- THE PROBLEM
Output all of the data exactly as it appears, but leave out any pictures it contains.

- MATERIALS PROVIDED
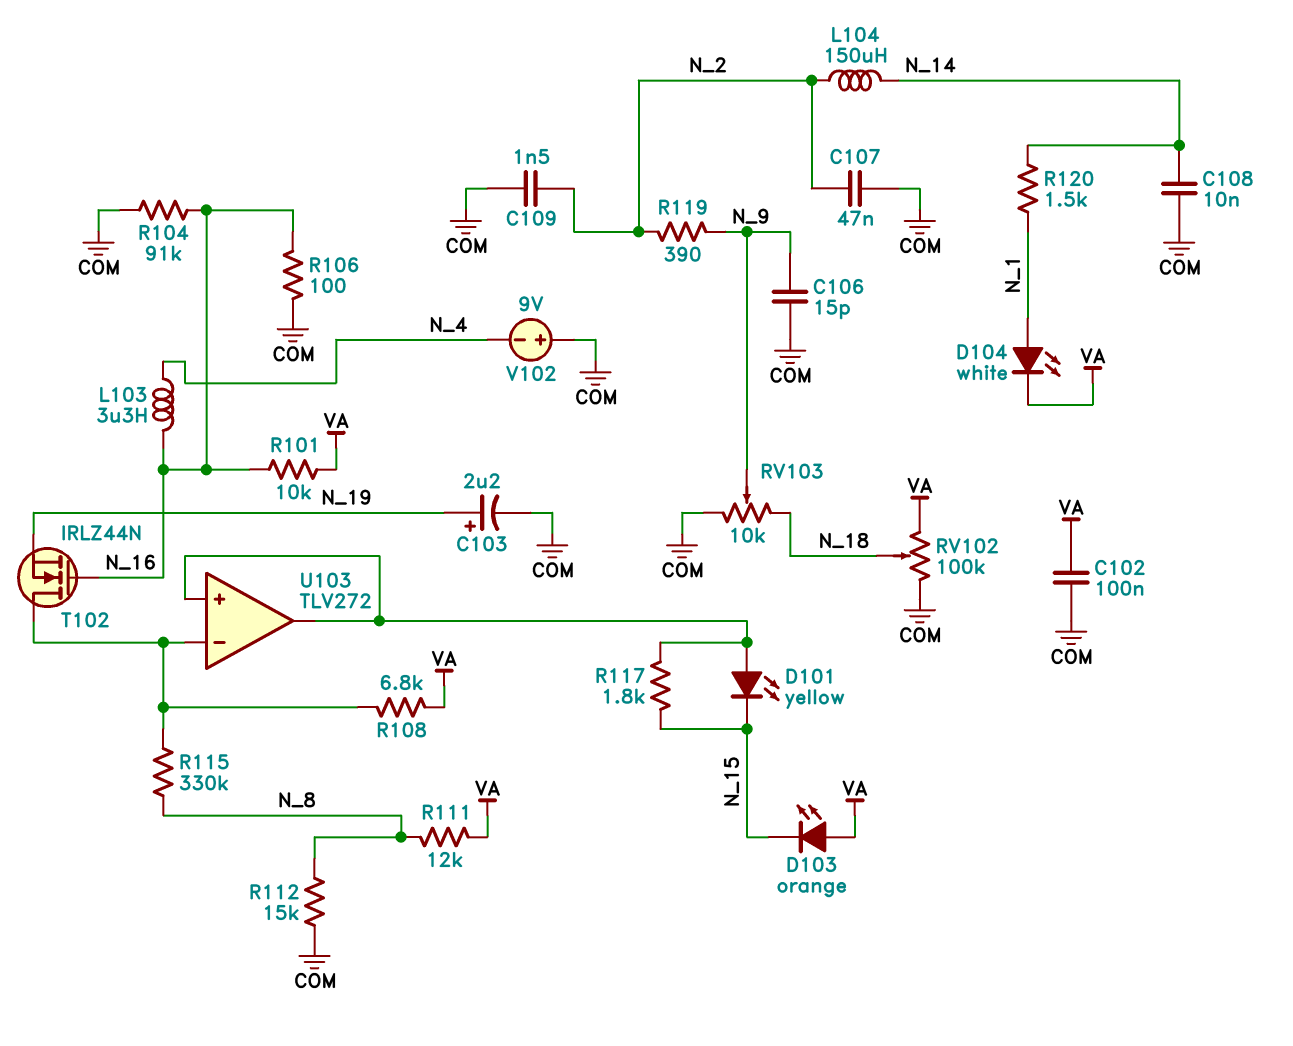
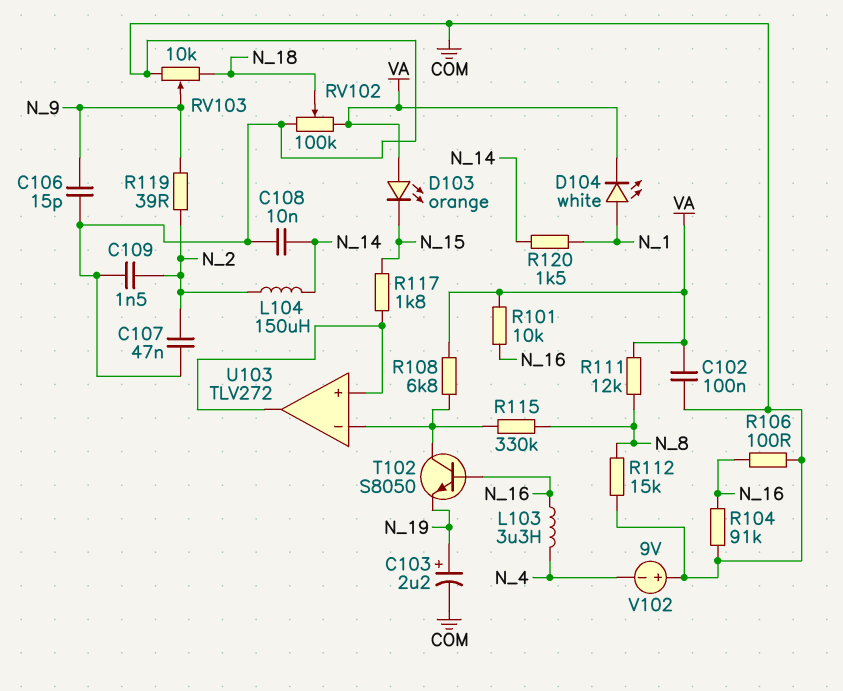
D101: LED yellow (A U103/in+, K N_15) -> none
R119: 390 (N_2, N_9) -> 39 (N_2, N_9)
T102: NMOS IRLZ44N (G N_16, D U103/in-, S N_19) -> NPN S8050 (B N_16, C U103/in-, E N_19)

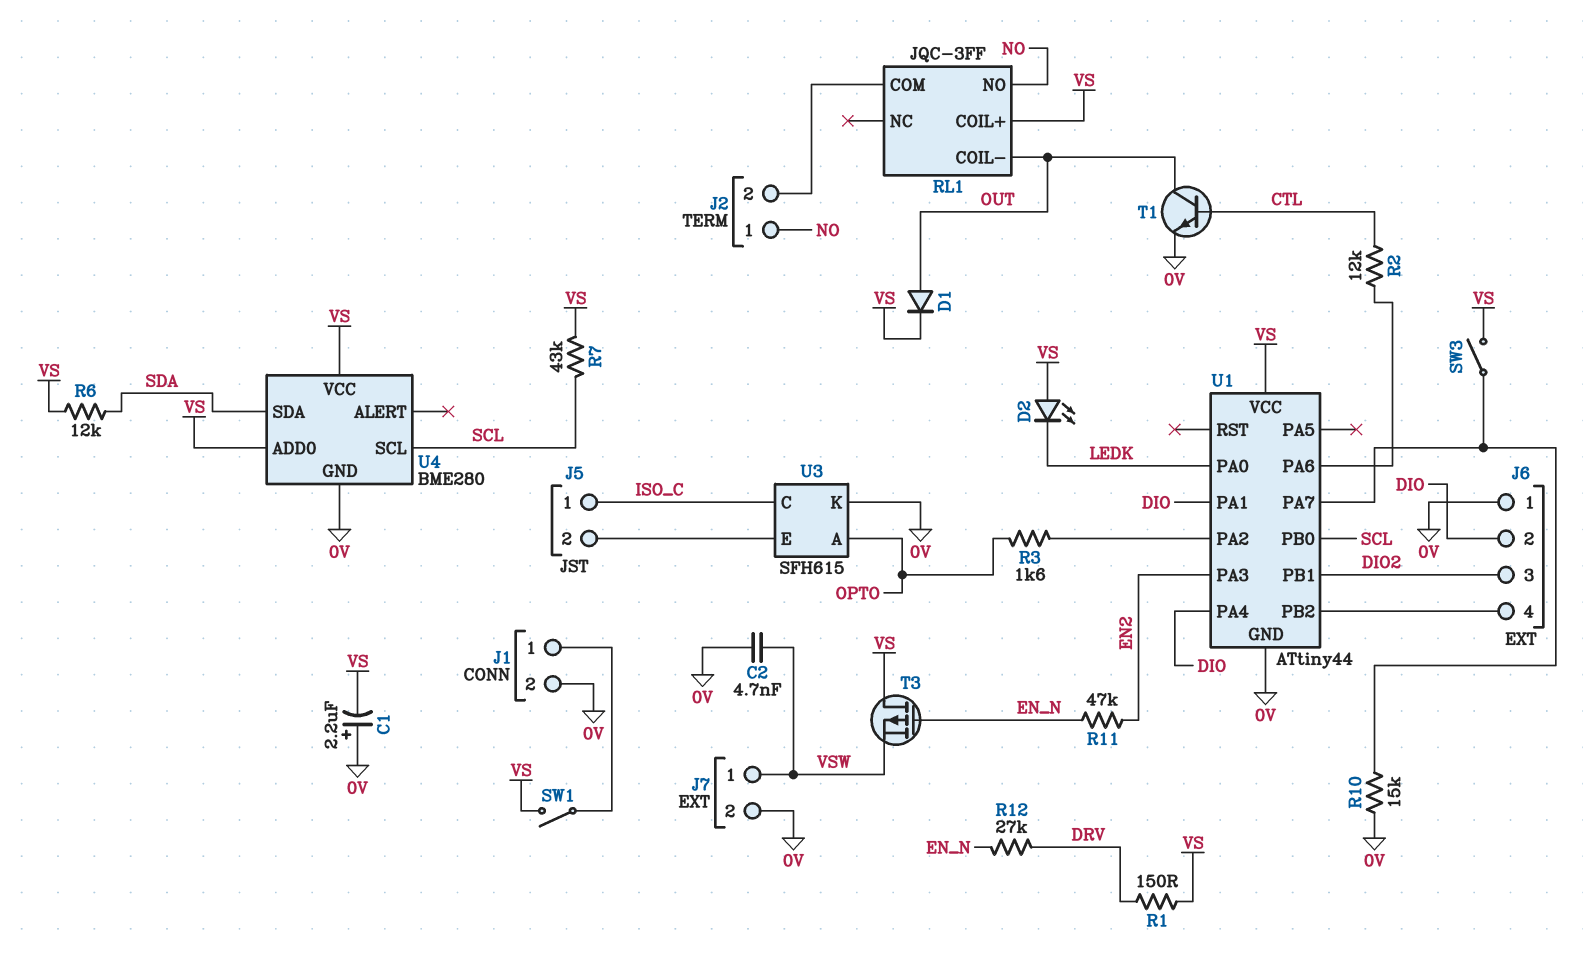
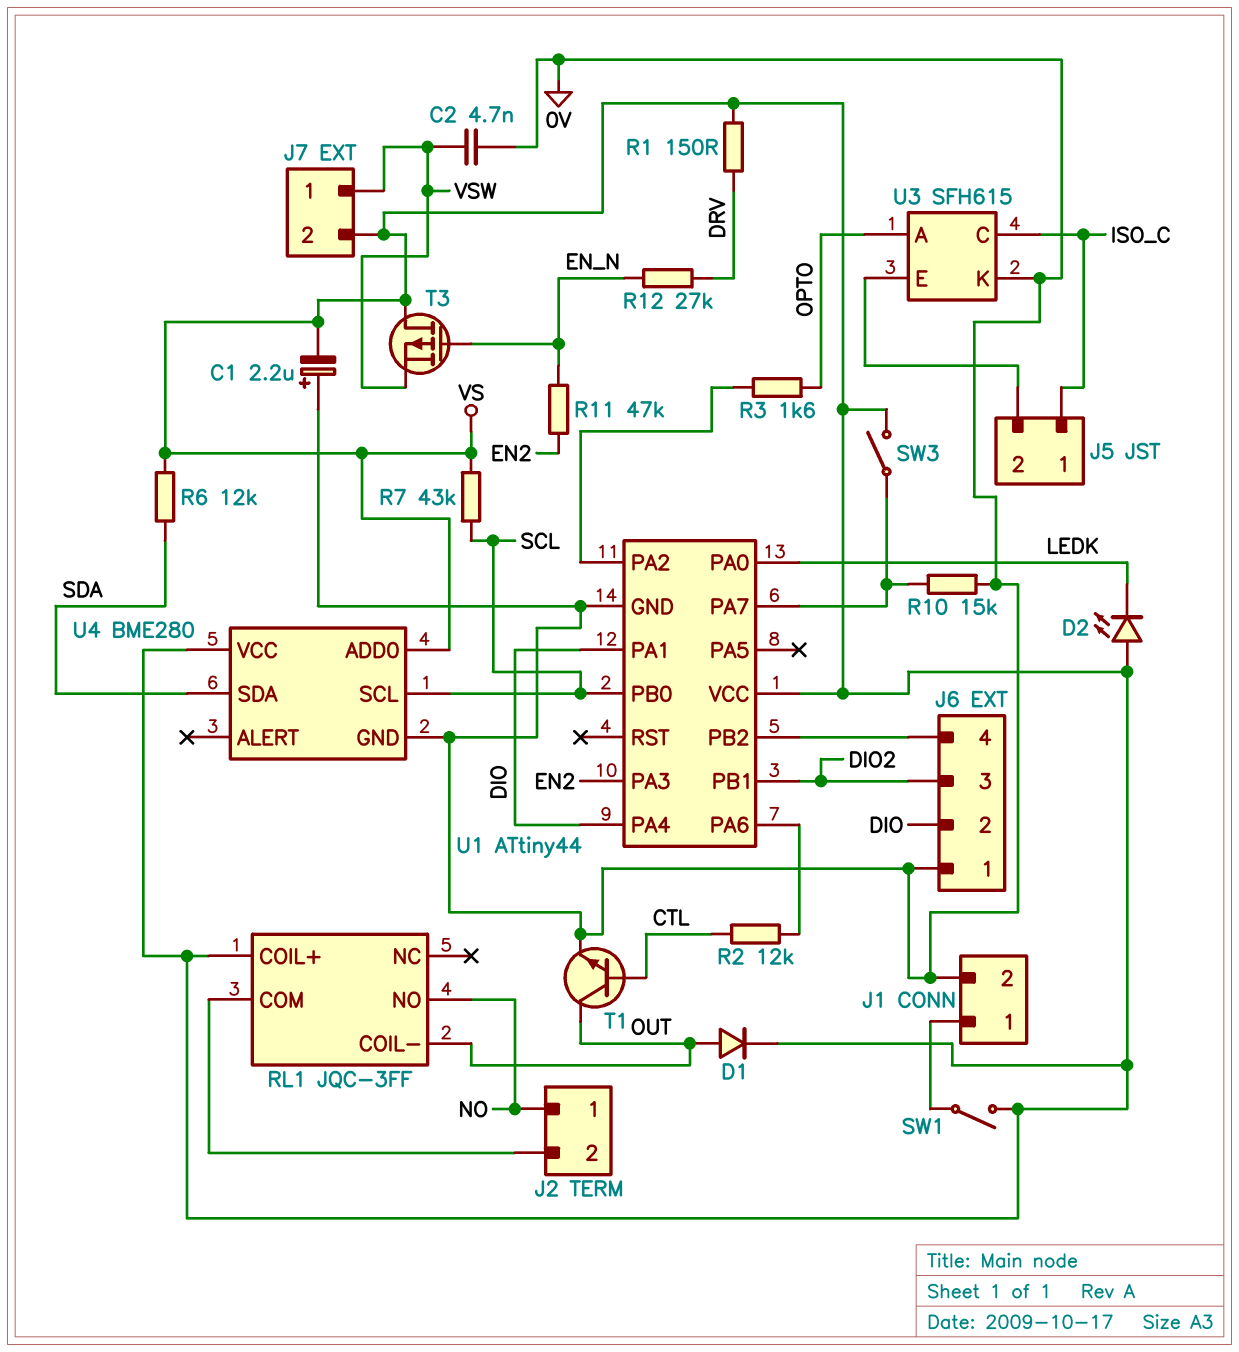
J7 pin 2: 0V -> VS

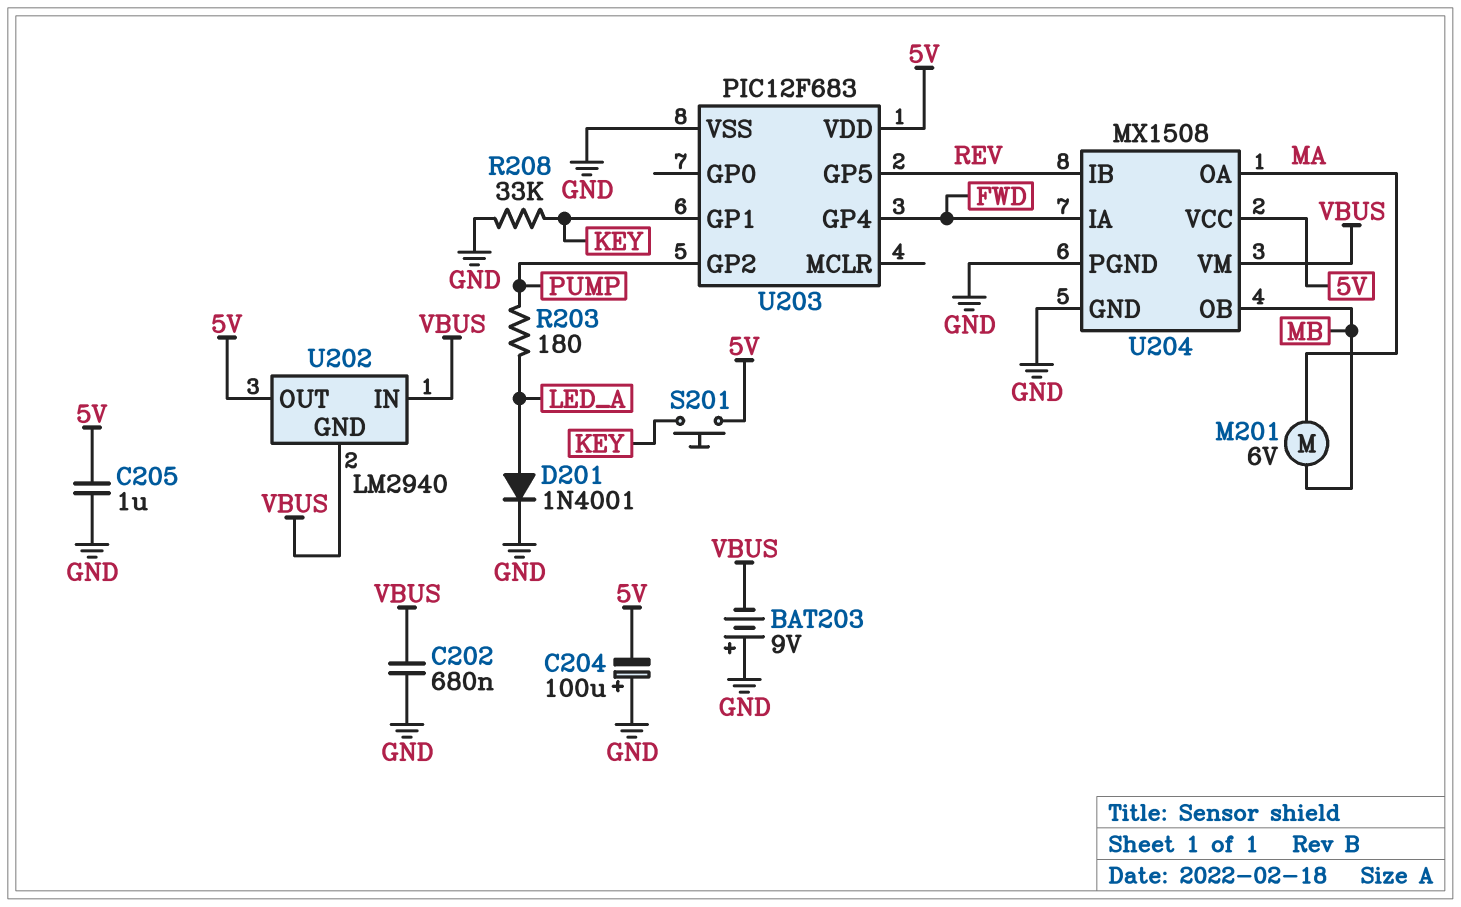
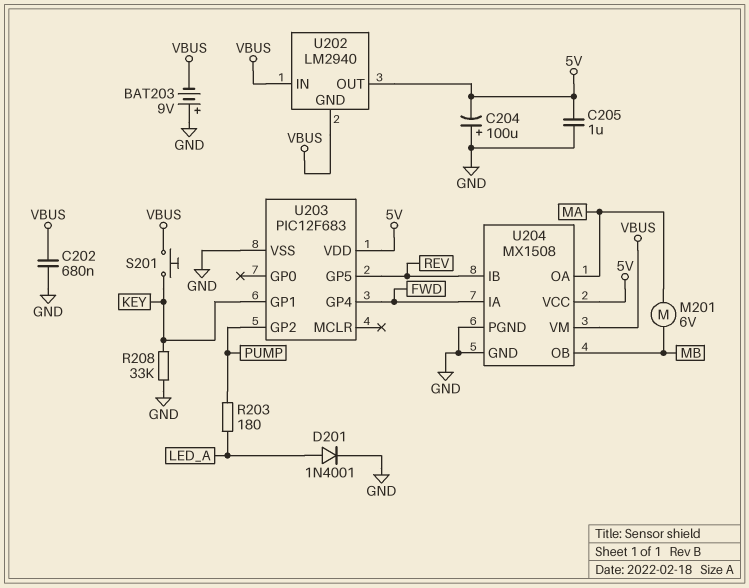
S201: button (5V, KEY) -> button (KEY, VBUS)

- TASK SOLUTION
D101: LED yellow (A U103/in+, K N_15) -> none
R119: 390 (N_2, N_9) -> 39 (N_2, N_9)
T102: NMOS IRLZ44N (G N_16, D U103/in-, S N_19) -> NPN S8050 (B N_16, C U103/in-, E N_19)

J7 pin 2: 0V -> VS

S201: button (5V, KEY) -> button (KEY, VBUS)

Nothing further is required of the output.